(DATASET RECORDS begins)

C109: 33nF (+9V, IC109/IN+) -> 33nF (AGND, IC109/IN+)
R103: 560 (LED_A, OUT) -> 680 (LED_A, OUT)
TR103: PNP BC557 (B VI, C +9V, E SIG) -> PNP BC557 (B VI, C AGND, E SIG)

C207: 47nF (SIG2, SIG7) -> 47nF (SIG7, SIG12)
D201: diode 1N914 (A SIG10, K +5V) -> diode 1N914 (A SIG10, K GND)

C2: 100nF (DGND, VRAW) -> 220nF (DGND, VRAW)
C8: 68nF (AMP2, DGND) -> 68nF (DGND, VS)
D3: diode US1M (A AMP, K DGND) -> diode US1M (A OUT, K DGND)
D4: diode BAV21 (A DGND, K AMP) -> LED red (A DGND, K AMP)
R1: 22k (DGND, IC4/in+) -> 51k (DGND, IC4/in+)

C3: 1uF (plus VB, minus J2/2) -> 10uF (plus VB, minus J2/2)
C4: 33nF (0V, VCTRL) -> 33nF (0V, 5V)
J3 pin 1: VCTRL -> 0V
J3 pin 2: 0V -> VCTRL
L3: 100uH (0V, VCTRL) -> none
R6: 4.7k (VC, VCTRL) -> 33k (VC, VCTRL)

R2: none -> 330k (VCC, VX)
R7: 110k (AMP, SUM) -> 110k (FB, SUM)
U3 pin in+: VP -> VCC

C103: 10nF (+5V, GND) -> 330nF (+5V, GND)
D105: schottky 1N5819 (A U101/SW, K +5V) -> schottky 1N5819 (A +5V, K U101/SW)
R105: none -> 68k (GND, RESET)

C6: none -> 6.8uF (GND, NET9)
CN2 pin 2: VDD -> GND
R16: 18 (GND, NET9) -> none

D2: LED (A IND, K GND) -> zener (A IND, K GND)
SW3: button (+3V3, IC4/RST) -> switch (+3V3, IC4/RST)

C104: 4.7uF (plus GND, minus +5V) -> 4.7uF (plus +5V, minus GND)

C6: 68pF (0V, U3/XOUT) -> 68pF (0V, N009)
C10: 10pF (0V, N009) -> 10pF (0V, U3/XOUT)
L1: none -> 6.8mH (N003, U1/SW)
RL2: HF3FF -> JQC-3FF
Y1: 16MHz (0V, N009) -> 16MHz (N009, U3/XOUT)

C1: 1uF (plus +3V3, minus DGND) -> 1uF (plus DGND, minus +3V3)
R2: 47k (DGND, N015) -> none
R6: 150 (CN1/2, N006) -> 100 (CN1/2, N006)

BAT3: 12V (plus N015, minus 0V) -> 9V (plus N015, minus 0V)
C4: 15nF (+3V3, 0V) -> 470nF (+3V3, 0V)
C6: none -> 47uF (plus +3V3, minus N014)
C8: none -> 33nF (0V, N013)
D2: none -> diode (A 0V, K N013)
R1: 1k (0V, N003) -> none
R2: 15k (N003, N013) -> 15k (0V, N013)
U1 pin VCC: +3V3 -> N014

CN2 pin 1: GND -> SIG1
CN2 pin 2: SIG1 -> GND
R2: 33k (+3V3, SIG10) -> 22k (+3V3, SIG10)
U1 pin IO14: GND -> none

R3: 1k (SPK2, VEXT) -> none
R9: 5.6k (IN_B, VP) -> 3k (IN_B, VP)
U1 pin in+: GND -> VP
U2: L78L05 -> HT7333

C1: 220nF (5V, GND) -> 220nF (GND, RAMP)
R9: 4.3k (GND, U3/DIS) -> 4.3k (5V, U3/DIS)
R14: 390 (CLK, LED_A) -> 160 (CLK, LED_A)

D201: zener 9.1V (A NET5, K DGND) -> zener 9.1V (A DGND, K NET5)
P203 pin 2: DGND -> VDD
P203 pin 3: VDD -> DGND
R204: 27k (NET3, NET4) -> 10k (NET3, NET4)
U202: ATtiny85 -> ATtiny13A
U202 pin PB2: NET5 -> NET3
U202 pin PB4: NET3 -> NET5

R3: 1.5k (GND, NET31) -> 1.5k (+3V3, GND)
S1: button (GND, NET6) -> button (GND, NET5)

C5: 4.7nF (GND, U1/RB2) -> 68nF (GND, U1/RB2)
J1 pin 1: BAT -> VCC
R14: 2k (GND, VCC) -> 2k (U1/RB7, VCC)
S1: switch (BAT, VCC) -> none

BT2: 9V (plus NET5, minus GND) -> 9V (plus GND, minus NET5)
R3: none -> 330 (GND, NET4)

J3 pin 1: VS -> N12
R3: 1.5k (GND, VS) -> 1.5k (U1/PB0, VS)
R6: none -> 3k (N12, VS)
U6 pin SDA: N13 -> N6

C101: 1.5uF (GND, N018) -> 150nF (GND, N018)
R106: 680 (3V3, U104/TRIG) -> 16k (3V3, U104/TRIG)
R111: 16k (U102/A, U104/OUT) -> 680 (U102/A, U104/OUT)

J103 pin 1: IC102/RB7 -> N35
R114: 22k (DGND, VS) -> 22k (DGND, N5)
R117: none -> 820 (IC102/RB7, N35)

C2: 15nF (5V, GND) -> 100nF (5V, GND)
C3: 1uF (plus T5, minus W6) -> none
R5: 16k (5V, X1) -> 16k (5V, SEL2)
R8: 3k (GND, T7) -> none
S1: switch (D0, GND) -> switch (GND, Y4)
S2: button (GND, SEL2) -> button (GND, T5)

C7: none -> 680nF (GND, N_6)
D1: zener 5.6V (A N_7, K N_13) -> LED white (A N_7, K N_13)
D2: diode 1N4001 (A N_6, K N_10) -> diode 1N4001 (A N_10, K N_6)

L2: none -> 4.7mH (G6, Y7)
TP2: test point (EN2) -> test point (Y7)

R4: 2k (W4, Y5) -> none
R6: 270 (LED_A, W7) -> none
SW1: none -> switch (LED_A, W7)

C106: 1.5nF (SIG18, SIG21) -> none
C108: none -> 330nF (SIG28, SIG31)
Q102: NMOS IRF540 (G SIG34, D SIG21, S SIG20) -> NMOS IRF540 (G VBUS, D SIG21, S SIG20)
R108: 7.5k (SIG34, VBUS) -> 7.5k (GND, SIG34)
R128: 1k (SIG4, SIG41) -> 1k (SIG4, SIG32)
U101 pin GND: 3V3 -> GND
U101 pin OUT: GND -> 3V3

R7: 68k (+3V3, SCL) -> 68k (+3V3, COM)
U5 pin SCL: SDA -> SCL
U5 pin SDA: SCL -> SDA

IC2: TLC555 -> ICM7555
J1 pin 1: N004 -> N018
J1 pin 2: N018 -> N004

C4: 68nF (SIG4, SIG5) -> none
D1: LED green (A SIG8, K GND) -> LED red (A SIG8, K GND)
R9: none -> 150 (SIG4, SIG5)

(DATASET RECORDS ends)

**YOUR OBJECTIVE**
Take exactly the lines from the one containing "R103: 560 (LED_A, OUT) -> 680 (LED_A, OUT)" through the one containing "C10: 10pF (0V, N009) -> 10pF (0V, U3/XOUT)" in the data above, and output them with nothing added.

**RESULT BELOW**
R103: 560 (LED_A, OUT) -> 680 (LED_A, OUT)
TR103: PNP BC557 (B VI, C +9V, E SIG) -> PNP BC557 (B VI, C AGND, E SIG)

C207: 47nF (SIG2, SIG7) -> 47nF (SIG7, SIG12)
D201: diode 1N914 (A SIG10, K +5V) -> diode 1N914 (A SIG10, K GND)

C2: 100nF (DGND, VRAW) -> 220nF (DGND, VRAW)
C8: 68nF (AMP2, DGND) -> 68nF (DGND, VS)
D3: diode US1M (A AMP, K DGND) -> diode US1M (A OUT, K DGND)
D4: diode BAV21 (A DGND, K AMP) -> LED red (A DGND, K AMP)
R1: 22k (DGND, IC4/in+) -> 51k (DGND, IC4/in+)

C3: 1uF (plus VB, minus J2/2) -> 10uF (plus VB, minus J2/2)
C4: 33nF (0V, VCTRL) -> 33nF (0V, 5V)
J3 pin 1: VCTRL -> 0V
J3 pin 2: 0V -> VCTRL
L3: 100uH (0V, VCTRL) -> none
R6: 4.7k (VC, VCTRL) -> 33k (VC, VCTRL)

R2: none -> 330k (VCC, VX)
R7: 110k (AMP, SUM) -> 110k (FB, SUM)
U3 pin in+: VP -> VCC

C103: 10nF (+5V, GND) -> 330nF (+5V, GND)
D105: schottky 1N5819 (A U101/SW, K +5V) -> schottky 1N5819 (A +5V, K U101/SW)
R105: none -> 68k (GND, RESET)

C6: none -> 6.8uF (GND, NET9)
CN2 pin 2: VDD -> GND
R16: 18 (GND, NET9) -> none

D2: LED (A IND, K GND) -> zener (A IND, K GND)
SW3: button (+3V3, IC4/RST) -> switch (+3V3, IC4/RST)

C104: 4.7uF (plus GND, minus +5V) -> 4.7uF (plus +5V, minus GND)

C6: 68pF (0V, U3/XOUT) -> 68pF (0V, N009)
C10: 10pF (0V, N009) -> 10pF (0V, U3/XOUT)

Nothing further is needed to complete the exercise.